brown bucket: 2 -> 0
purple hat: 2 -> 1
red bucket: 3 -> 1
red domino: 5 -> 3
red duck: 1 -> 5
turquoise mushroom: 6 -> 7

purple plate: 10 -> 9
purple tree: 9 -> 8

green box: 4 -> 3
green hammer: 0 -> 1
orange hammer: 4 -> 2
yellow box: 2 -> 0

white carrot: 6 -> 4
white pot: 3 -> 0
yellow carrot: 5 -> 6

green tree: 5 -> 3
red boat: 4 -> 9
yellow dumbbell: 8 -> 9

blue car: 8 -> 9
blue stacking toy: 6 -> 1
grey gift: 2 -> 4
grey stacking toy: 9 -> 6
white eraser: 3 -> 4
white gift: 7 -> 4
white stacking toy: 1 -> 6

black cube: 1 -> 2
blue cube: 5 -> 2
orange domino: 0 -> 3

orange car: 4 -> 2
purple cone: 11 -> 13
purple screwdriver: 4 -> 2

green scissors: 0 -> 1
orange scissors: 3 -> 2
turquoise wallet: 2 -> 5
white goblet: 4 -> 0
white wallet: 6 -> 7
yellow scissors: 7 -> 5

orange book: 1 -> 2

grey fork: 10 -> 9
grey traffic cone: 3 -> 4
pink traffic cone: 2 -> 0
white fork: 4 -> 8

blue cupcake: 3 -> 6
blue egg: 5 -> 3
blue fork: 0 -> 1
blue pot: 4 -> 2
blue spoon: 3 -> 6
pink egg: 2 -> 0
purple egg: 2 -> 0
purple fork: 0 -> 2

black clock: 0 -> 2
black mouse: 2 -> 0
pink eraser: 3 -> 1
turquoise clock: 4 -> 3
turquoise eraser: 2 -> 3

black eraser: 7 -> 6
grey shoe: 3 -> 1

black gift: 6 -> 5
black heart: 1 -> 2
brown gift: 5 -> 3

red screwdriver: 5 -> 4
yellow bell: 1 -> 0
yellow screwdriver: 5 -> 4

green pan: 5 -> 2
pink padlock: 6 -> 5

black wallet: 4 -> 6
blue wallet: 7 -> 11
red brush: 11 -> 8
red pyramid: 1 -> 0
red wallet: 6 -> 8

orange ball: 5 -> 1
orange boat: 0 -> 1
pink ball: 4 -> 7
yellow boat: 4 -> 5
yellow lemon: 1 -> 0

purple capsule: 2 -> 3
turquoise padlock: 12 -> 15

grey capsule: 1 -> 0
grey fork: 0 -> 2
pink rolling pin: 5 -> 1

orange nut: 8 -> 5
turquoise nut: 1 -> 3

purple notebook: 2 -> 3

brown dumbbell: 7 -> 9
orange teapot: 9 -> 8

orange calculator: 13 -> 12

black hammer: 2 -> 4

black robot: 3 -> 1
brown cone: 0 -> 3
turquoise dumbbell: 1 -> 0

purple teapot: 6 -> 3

__ACTIVITY__
Copy every line in the entries above that has the string "hammer" in it.

__WRITTEN ANSWER__
green hammer: 0 -> 1
orange hammer: 4 -> 2
black hammer: 2 -> 4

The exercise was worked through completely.